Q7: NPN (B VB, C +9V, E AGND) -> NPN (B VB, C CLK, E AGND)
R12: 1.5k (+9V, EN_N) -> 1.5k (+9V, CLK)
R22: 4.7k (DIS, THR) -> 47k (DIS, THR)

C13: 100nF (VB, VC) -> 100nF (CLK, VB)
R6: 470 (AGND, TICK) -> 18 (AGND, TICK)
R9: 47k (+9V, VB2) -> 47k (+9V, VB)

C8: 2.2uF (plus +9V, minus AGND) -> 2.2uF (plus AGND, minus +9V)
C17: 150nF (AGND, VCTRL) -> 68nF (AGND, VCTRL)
---
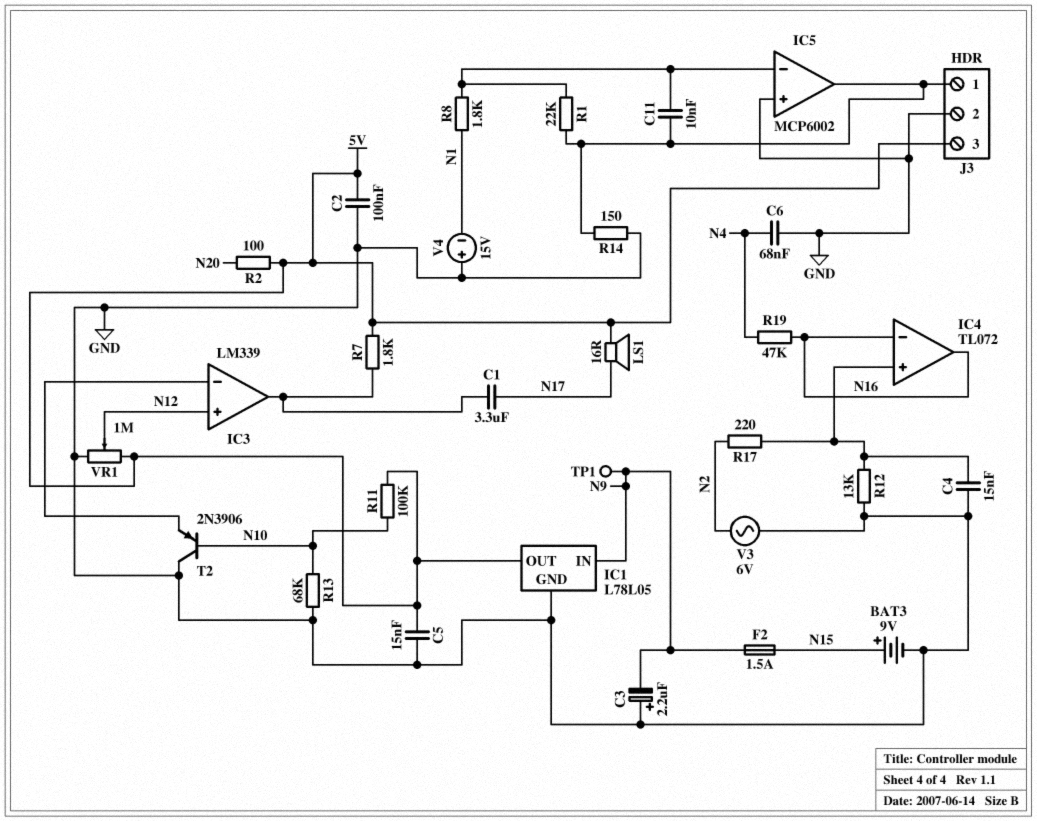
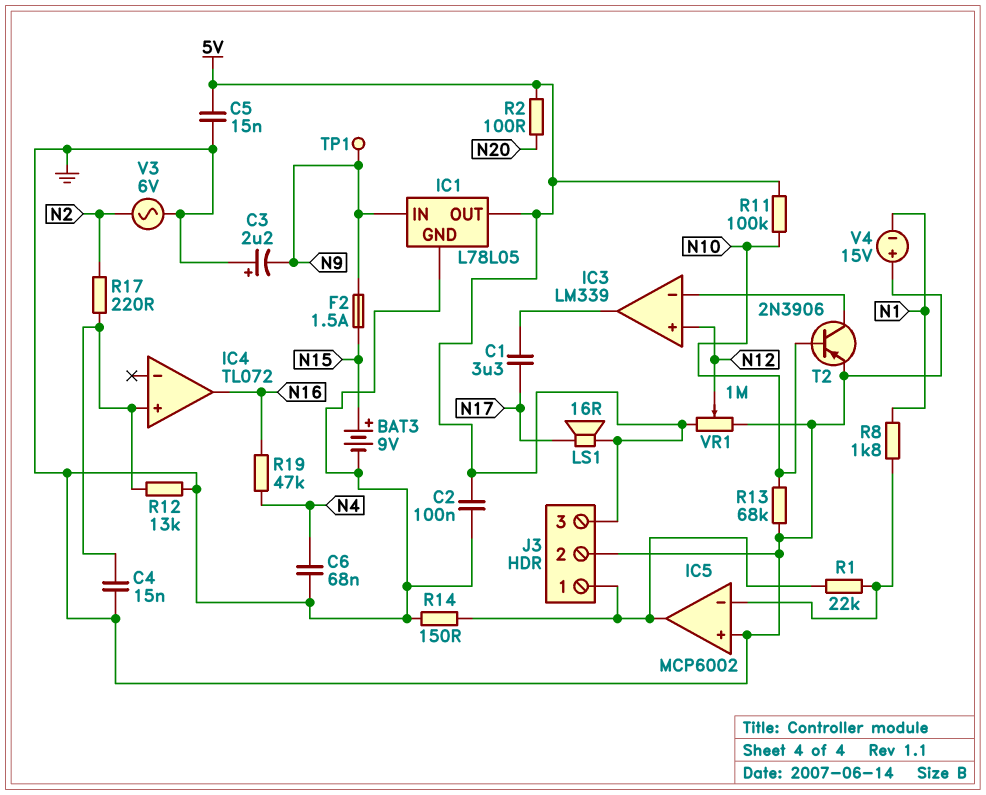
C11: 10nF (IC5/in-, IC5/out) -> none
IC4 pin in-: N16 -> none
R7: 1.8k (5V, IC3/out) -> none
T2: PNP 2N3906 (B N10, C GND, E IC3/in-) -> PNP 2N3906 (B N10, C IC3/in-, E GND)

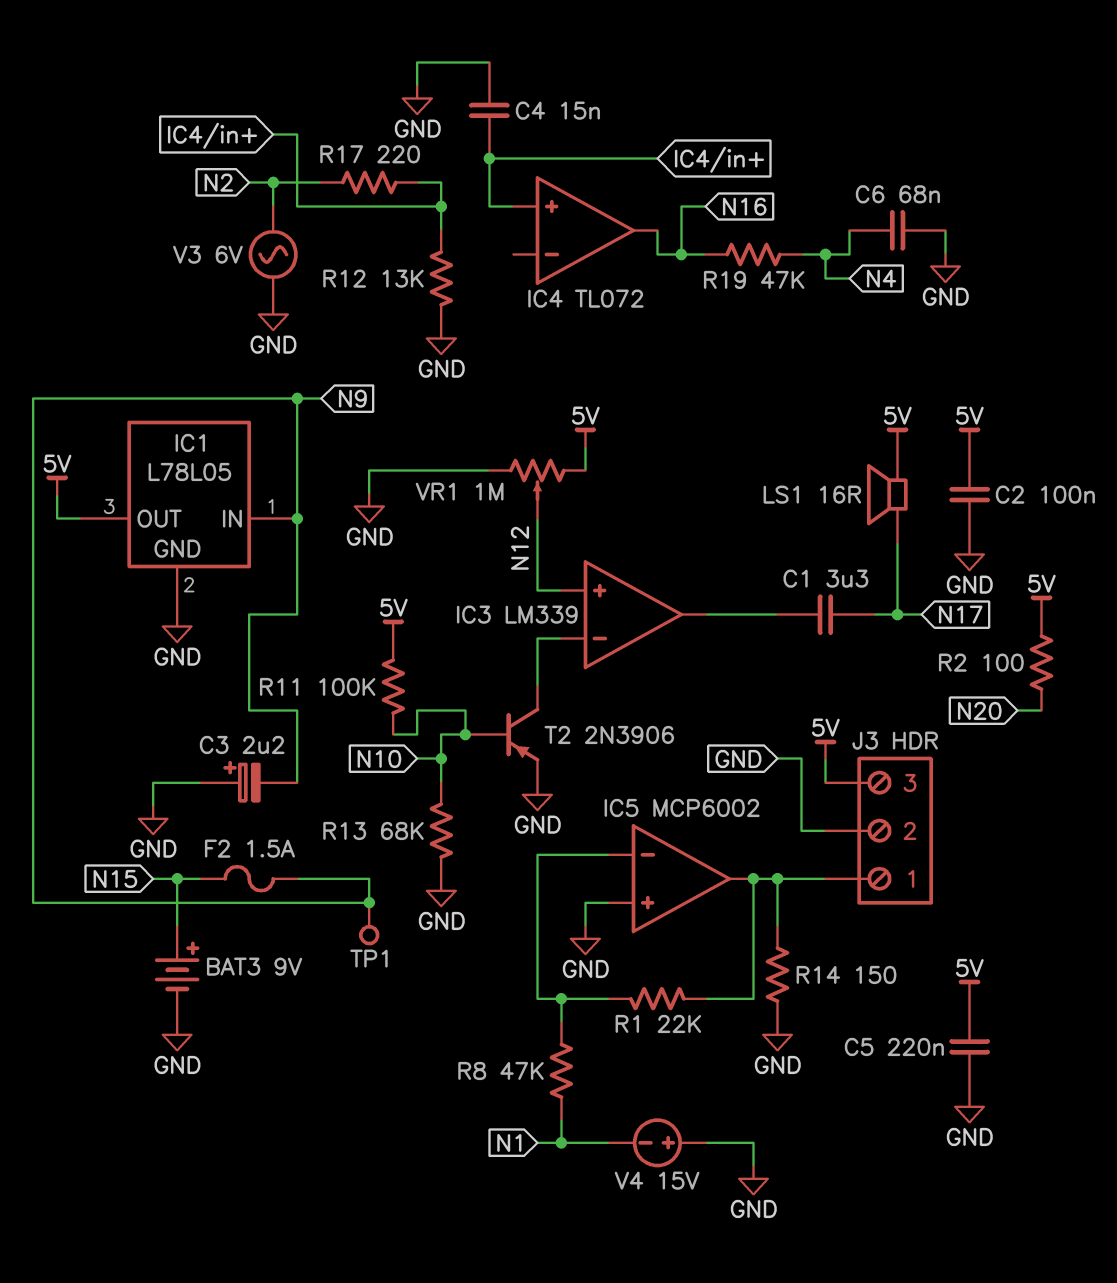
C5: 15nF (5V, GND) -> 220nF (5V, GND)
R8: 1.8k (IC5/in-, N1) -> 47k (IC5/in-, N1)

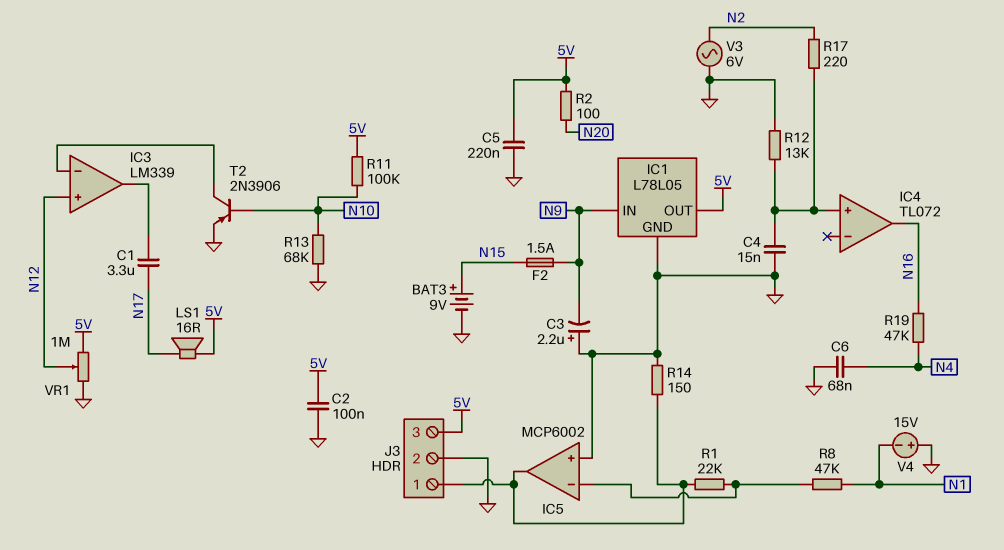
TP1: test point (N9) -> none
--
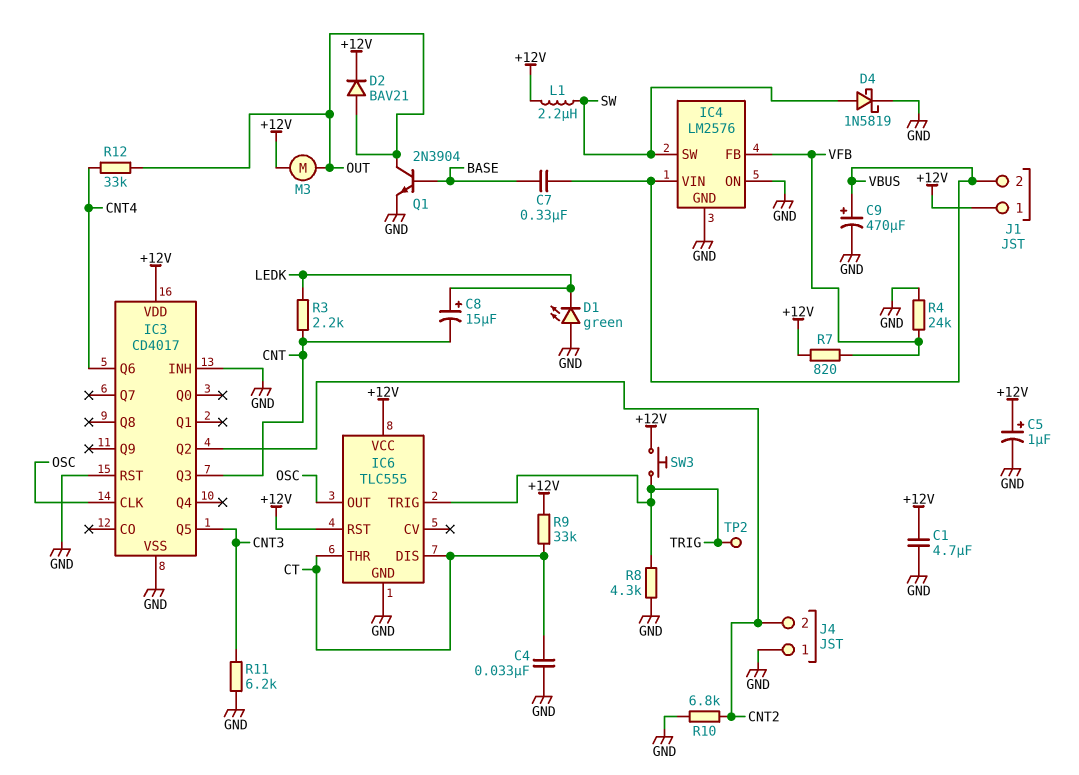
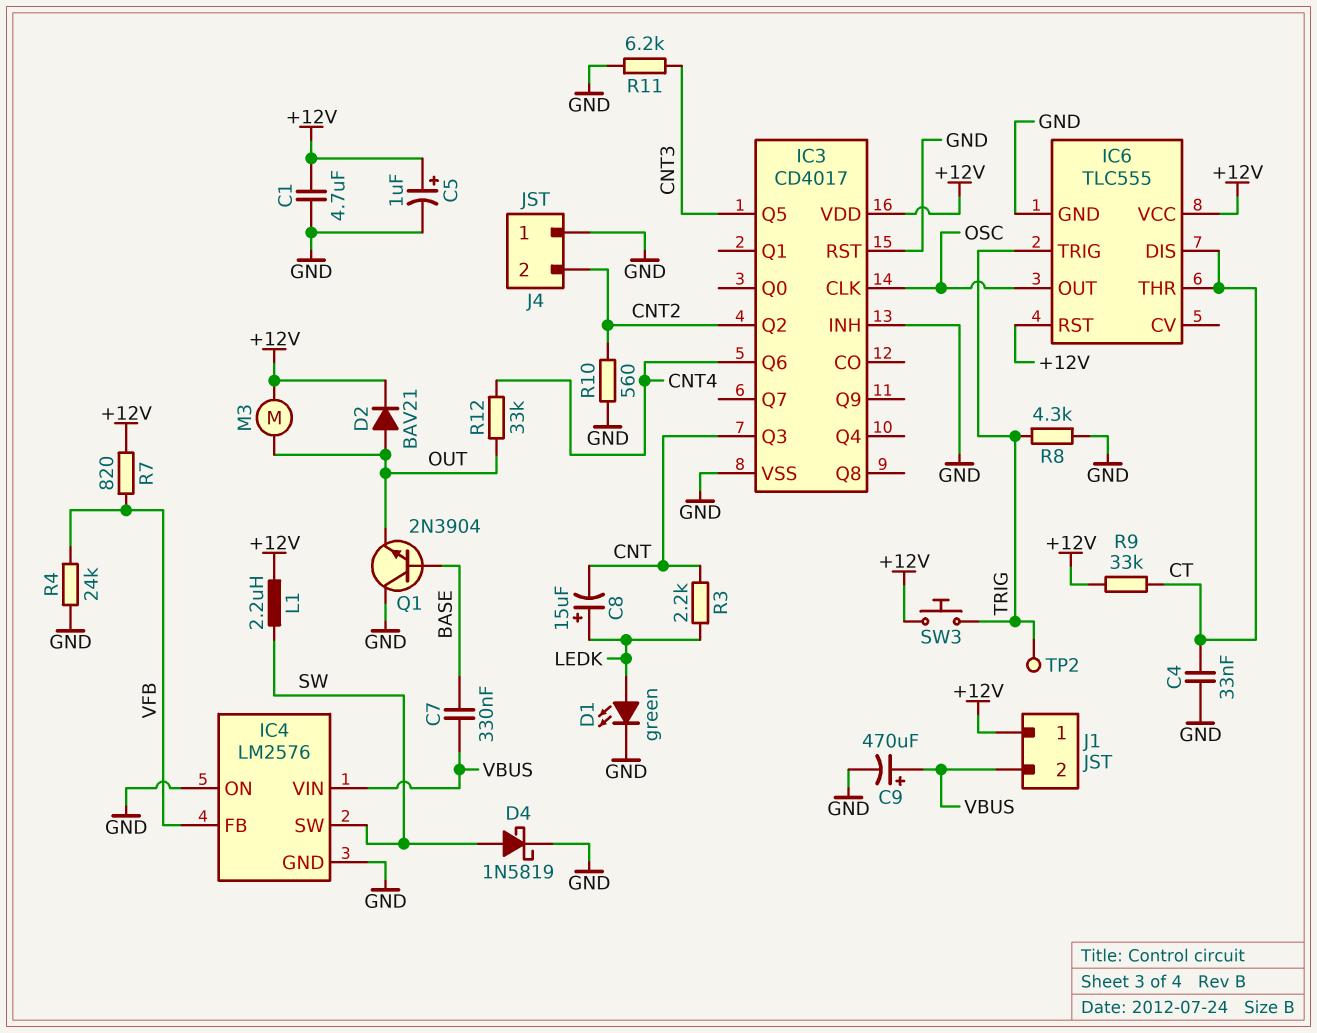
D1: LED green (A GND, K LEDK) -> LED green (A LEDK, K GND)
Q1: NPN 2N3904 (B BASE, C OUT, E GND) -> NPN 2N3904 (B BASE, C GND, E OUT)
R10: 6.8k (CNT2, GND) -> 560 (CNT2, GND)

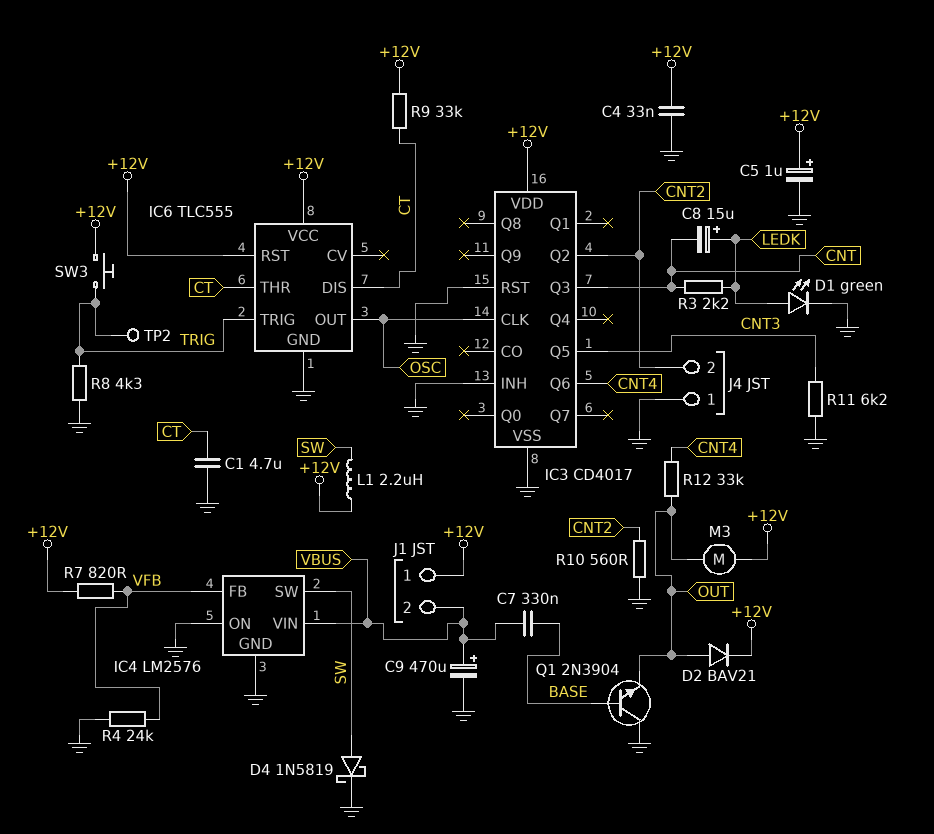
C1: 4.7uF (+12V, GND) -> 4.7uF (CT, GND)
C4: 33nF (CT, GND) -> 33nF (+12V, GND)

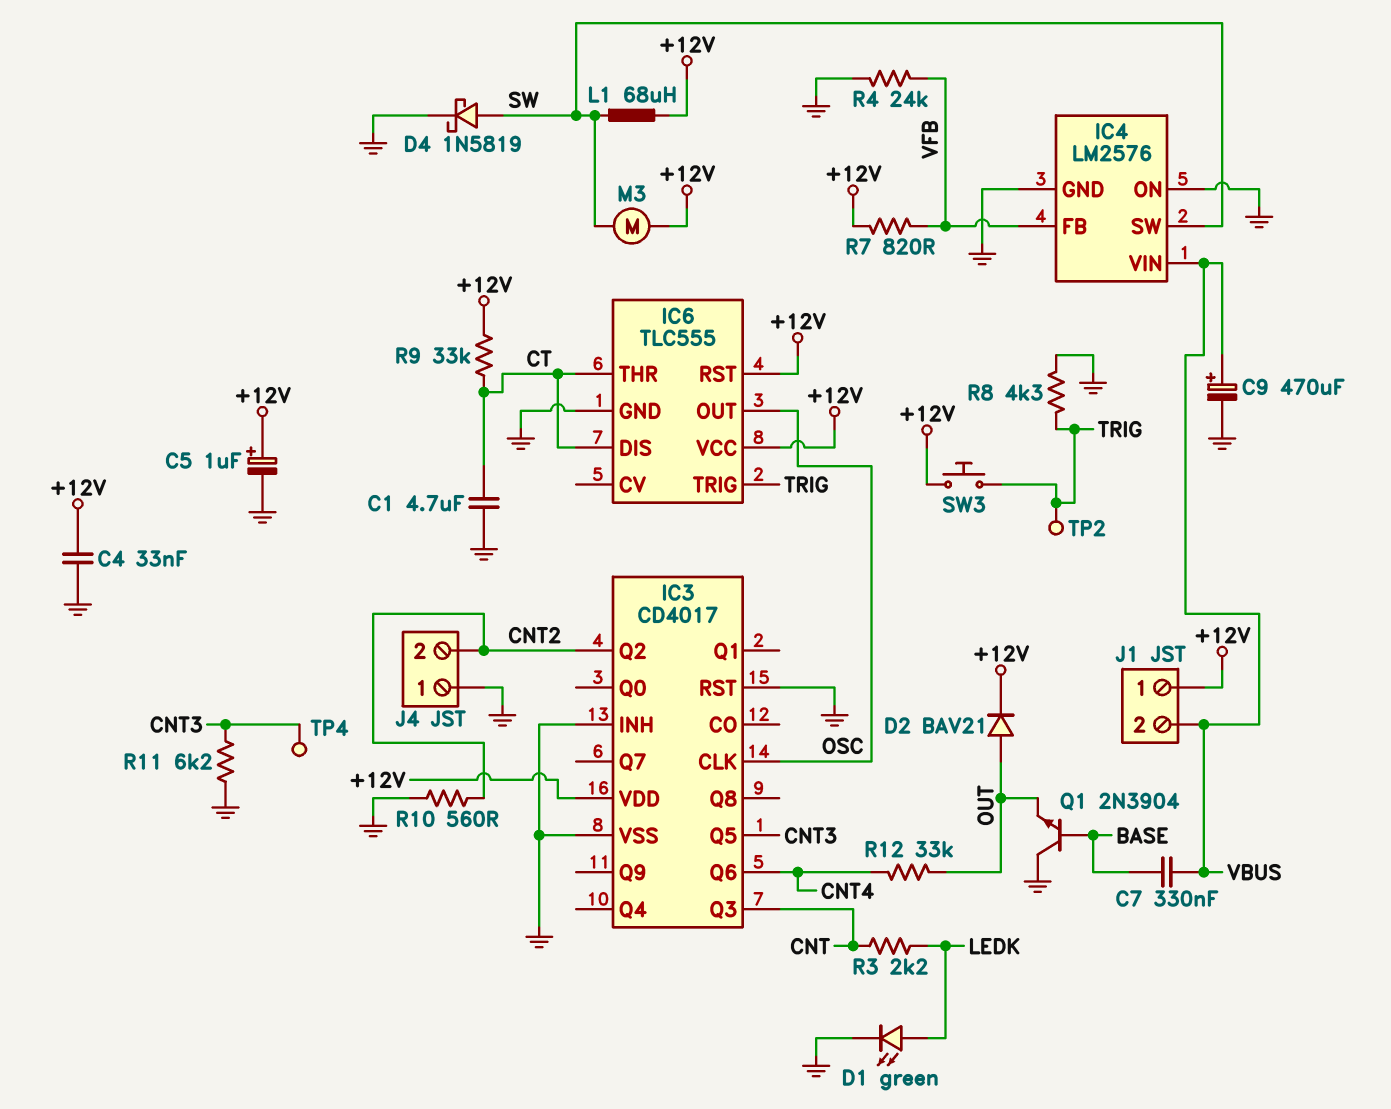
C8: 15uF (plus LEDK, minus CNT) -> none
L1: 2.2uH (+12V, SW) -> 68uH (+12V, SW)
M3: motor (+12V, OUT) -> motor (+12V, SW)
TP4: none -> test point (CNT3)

| EXERCISE REQUIREMENTS |
Give only the number of lines in the preceding material that contain the string "test".

| WRITTEN SOLUTION |
2